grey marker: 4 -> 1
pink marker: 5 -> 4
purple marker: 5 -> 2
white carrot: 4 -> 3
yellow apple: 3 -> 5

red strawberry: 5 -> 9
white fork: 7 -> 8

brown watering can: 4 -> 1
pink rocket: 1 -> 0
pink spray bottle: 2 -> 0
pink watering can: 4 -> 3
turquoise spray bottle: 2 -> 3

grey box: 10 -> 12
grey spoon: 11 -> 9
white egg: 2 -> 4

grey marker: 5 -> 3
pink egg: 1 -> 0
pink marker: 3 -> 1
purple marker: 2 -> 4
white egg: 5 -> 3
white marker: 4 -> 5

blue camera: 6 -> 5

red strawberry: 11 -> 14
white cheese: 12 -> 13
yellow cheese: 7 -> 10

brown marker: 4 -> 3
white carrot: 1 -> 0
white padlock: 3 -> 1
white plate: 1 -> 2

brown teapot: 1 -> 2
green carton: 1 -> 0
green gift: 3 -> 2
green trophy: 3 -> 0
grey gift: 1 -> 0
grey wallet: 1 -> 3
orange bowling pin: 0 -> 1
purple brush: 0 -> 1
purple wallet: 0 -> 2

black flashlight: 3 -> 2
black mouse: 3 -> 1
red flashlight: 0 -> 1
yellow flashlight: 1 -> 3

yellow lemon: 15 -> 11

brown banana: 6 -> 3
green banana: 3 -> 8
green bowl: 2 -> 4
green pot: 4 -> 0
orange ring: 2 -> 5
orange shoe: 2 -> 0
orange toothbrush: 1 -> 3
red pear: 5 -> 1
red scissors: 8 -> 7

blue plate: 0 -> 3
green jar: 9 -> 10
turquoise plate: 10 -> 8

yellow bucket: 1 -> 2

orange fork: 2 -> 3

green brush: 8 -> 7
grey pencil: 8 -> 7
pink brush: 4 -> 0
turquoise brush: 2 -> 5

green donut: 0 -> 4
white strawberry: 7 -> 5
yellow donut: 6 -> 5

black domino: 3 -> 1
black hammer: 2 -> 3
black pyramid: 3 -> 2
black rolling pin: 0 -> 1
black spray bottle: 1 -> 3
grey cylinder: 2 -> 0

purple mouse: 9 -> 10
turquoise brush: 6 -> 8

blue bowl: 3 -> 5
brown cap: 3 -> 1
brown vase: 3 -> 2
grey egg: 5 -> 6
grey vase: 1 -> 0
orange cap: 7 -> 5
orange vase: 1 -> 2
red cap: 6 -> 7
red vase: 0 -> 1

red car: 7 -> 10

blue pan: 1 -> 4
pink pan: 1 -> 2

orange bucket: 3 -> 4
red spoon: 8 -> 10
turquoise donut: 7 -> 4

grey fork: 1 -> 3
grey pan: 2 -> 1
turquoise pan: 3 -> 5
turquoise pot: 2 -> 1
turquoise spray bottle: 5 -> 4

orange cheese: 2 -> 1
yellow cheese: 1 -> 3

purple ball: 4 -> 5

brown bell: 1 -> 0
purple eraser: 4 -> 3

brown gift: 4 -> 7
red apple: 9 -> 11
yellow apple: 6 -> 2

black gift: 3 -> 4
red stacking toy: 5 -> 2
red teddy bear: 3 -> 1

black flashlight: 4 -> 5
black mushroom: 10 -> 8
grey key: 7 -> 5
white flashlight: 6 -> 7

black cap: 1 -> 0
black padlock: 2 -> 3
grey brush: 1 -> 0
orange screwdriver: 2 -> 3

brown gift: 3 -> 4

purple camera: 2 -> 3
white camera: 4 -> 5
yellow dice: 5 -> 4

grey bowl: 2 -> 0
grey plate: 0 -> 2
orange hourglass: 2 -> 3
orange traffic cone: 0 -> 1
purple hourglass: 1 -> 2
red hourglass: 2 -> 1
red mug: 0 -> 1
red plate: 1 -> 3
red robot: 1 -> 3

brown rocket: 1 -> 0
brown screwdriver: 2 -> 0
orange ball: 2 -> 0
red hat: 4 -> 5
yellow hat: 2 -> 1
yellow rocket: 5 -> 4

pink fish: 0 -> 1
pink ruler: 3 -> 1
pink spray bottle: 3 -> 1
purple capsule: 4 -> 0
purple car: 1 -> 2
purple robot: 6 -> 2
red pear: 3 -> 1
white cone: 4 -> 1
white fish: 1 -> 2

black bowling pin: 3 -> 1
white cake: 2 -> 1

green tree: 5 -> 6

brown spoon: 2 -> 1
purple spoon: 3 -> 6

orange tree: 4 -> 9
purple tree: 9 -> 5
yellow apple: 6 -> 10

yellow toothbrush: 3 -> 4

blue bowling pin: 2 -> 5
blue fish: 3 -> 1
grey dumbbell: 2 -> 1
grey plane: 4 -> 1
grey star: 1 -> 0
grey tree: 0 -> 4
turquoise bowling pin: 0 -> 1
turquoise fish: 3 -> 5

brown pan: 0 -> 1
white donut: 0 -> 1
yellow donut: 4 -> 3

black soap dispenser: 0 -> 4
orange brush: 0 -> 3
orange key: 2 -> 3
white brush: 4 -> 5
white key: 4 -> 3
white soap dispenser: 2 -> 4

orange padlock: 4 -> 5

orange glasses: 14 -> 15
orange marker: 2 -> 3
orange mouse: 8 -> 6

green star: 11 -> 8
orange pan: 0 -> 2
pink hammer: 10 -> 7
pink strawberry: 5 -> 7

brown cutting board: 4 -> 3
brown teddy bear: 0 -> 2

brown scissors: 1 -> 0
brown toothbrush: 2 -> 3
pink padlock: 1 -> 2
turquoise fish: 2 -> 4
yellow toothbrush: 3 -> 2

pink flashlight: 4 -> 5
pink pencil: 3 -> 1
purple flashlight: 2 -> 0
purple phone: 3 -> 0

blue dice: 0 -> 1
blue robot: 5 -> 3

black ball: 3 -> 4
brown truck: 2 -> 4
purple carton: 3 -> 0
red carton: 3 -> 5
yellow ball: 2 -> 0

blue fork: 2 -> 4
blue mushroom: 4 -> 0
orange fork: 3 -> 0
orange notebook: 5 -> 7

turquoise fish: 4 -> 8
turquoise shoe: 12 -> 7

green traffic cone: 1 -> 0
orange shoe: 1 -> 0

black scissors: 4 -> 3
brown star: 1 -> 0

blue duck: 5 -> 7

* **Your objective**: The full set of records is to be written out once more, word for word.

* **Response to the exercise**:
grey marker: 4 -> 1
pink marker: 5 -> 4
purple marker: 5 -> 2
white carrot: 4 -> 3
yellow apple: 3 -> 5

red strawberry: 5 -> 9
white fork: 7 -> 8

brown watering can: 4 -> 1
pink rocket: 1 -> 0
pink spray bottle: 2 -> 0
pink watering can: 4 -> 3
turquoise spray bottle: 2 -> 3

grey box: 10 -> 12
grey spoon: 11 -> 9
white egg: 2 -> 4

grey marker: 5 -> 3
pink egg: 1 -> 0
pink marker: 3 -> 1
purple marker: 2 -> 4
white egg: 5 -> 3
white marker: 4 -> 5

blue camera: 6 -> 5

red strawberry: 11 -> 14
white cheese: 12 -> 13
yellow cheese: 7 -> 10

brown marker: 4 -> 3
white carrot: 1 -> 0
white padlock: 3 -> 1
white plate: 1 -> 2

brown teapot: 1 -> 2
green carton: 1 -> 0
green gift: 3 -> 2
green trophy: 3 -> 0
grey gift: 1 -> 0
grey wallet: 1 -> 3
orange bowling pin: 0 -> 1
purple brush: 0 -> 1
purple wallet: 0 -> 2

black flashlight: 3 -> 2
black mouse: 3 -> 1
red flashlight: 0 -> 1
yellow flashlight: 1 -> 3

yellow lemon: 15 -> 11

brown banana: 6 -> 3
green banana: 3 -> 8
green bowl: 2 -> 4
green pot: 4 -> 0
orange ring: 2 -> 5
orange shoe: 2 -> 0
orange toothbrush: 1 -> 3
red pear: 5 -> 1
red scissors: 8 -> 7

blue plate: 0 -> 3
green jar: 9 -> 10
turquoise plate: 10 -> 8

yellow bucket: 1 -> 2

orange fork: 2 -> 3

green brush: 8 -> 7
grey pencil: 8 -> 7
pink brush: 4 -> 0
turquoise brush: 2 -> 5

green donut: 0 -> 4
white strawberry: 7 -> 5
yellow donut: 6 -> 5

black domino: 3 -> 1
black hammer: 2 -> 3
black pyramid: 3 -> 2
black rolling pin: 0 -> 1
black spray bottle: 1 -> 3
grey cylinder: 2 -> 0

purple mouse: 9 -> 10
turquoise brush: 6 -> 8

blue bowl: 3 -> 5
brown cap: 3 -> 1
brown vase: 3 -> 2
grey egg: 5 -> 6
grey vase: 1 -> 0
orange cap: 7 -> 5
orange vase: 1 -> 2
red cap: 6 -> 7
red vase: 0 -> 1

red car: 7 -> 10

blue pan: 1 -> 4
pink pan: 1 -> 2

orange bucket: 3 -> 4
red spoon: 8 -> 10
turquoise donut: 7 -> 4

grey fork: 1 -> 3
grey pan: 2 -> 1
turquoise pan: 3 -> 5
turquoise pot: 2 -> 1
turquoise spray bottle: 5 -> 4

orange cheese: 2 -> 1
yellow cheese: 1 -> 3

purple ball: 4 -> 5

brown bell: 1 -> 0
purple eraser: 4 -> 3

brown gift: 4 -> 7
red apple: 9 -> 11
yellow apple: 6 -> 2

black gift: 3 -> 4
red stacking toy: 5 -> 2
red teddy bear: 3 -> 1

black flashlight: 4 -> 5
black mushroom: 10 -> 8
grey key: 7 -> 5
white flashlight: 6 -> 7

black cap: 1 -> 0
black padlock: 2 -> 3
grey brush: 1 -> 0
orange screwdriver: 2 -> 3

brown gift: 3 -> 4

purple camera: 2 -> 3
white camera: 4 -> 5
yellow dice: 5 -> 4

grey bowl: 2 -> 0
grey plate: 0 -> 2
orange hourglass: 2 -> 3
orange traffic cone: 0 -> 1
purple hourglass: 1 -> 2
red hourglass: 2 -> 1
red mug: 0 -> 1
red plate: 1 -> 3
red robot: 1 -> 3

brown rocket: 1 -> 0
brown screwdriver: 2 -> 0
orange ball: 2 -> 0
red hat: 4 -> 5
yellow hat: 2 -> 1
yellow rocket: 5 -> 4

pink fish: 0 -> 1
pink ruler: 3 -> 1
pink spray bottle: 3 -> 1
purple capsule: 4 -> 0
purple car: 1 -> 2
purple robot: 6 -> 2
red pear: 3 -> 1
white cone: 4 -> 1
white fish: 1 -> 2

black bowling pin: 3 -> 1
white cake: 2 -> 1

green tree: 5 -> 6

brown spoon: 2 -> 1
purple spoon: 3 -> 6

orange tree: 4 -> 9
purple tree: 9 -> 5
yellow apple: 6 -> 10

yellow toothbrush: 3 -> 4

blue bowling pin: 2 -> 5
blue fish: 3 -> 1
grey dumbbell: 2 -> 1
grey plane: 4 -> 1
grey star: 1 -> 0
grey tree: 0 -> 4
turquoise bowling pin: 0 -> 1
turquoise fish: 3 -> 5

brown pan: 0 -> 1
white donut: 0 -> 1
yellow donut: 4 -> 3

black soap dispenser: 0 -> 4
orange brush: 0 -> 3
orange key: 2 -> 3
white brush: 4 -> 5
white key: 4 -> 3
white soap dispenser: 2 -> 4

orange padlock: 4 -> 5

orange glasses: 14 -> 15
orange marker: 2 -> 3
orange mouse: 8 -> 6

green star: 11 -> 8
orange pan: 0 -> 2
pink hammer: 10 -> 7
pink strawberry: 5 -> 7

brown cutting board: 4 -> 3
brown teddy bear: 0 -> 2

brown scissors: 1 -> 0
brown toothbrush: 2 -> 3
pink padlock: 1 -> 2
turquoise fish: 2 -> 4
yellow toothbrush: 3 -> 2

pink flashlight: 4 -> 5
pink pencil: 3 -> 1
purple flashlight: 2 -> 0
purple phone: 3 -> 0

blue dice: 0 -> 1
blue robot: 5 -> 3

black ball: 3 -> 4
brown truck: 2 -> 4
purple carton: 3 -> 0
red carton: 3 -> 5
yellow ball: 2 -> 0

blue fork: 2 -> 4
blue mushroom: 4 -> 0
orange fork: 3 -> 0
orange notebook: 5 -> 7

turquoise fish: 4 -> 8
turquoise shoe: 12 -> 7

green traffic cone: 1 -> 0
orange shoe: 1 -> 0

black scissors: 4 -> 3
brown star: 1 -> 0

blue duck: 5 -> 7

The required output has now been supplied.